Brief.
Take the lines below between the one holding "blue brick F1:F3" and the one holding "white brick D1:E1", inclusive, and copy them exactly. Add nothing.

Raw data.
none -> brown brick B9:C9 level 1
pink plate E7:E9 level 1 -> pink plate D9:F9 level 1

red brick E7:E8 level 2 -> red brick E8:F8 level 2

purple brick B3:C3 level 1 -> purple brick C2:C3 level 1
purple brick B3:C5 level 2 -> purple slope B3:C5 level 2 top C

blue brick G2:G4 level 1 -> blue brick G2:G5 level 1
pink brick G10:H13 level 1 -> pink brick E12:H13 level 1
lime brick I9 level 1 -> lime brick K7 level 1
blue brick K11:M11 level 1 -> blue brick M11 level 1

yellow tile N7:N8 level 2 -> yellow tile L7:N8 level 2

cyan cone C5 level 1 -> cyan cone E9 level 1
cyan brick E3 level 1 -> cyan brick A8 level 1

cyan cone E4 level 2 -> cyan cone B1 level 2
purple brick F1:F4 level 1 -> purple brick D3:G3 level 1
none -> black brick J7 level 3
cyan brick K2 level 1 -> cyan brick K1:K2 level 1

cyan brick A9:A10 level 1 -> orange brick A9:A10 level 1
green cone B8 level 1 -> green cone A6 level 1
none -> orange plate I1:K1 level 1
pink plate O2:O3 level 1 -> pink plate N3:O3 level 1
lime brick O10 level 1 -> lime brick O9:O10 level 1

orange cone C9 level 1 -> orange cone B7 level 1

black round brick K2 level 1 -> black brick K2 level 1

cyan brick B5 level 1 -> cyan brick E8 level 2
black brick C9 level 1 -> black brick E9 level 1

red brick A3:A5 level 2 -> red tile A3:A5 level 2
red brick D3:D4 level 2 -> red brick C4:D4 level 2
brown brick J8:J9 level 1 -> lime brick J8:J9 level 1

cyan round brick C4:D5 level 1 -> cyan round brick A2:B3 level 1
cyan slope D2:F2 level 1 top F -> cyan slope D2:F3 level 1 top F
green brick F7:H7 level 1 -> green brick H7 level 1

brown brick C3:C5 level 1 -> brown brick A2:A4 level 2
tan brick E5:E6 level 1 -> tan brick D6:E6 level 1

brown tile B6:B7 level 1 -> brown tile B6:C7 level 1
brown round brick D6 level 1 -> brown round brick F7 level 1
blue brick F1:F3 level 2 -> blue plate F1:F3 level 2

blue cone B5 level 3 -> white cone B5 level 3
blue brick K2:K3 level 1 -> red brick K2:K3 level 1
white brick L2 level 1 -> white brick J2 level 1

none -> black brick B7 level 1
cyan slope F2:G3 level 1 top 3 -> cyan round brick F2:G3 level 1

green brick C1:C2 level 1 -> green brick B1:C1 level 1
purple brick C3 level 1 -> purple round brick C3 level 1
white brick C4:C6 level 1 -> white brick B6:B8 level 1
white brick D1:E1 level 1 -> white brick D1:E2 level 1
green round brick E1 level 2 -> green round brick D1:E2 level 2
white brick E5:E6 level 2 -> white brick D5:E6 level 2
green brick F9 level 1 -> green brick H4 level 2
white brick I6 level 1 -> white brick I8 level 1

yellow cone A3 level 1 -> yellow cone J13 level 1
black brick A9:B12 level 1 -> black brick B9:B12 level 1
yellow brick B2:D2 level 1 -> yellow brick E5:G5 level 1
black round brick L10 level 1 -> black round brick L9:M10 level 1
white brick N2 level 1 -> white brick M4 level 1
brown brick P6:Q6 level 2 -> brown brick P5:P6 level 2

Result of this exercise.
blue brick F1:F3 level 2 -> blue plate F1:F3 level 2

blue cone B5 level 3 -> white cone B5 level 3
blue brick K2:K3 level 1 -> red brick K2:K3 level 1
white brick L2 level 1 -> white brick J2 level 1

none -> black brick B7 level 1
cyan slope F2:G3 level 1 top 3 -> cyan round brick F2:G3 level 1

green brick C1:C2 level 1 -> green brick B1:C1 level 1
purple brick C3 level 1 -> purple round brick C3 level 1
white brick C4:C6 level 1 -> white brick B6:B8 level 1
white brick D1:E1 level 1 -> white brick D1:E2 level 1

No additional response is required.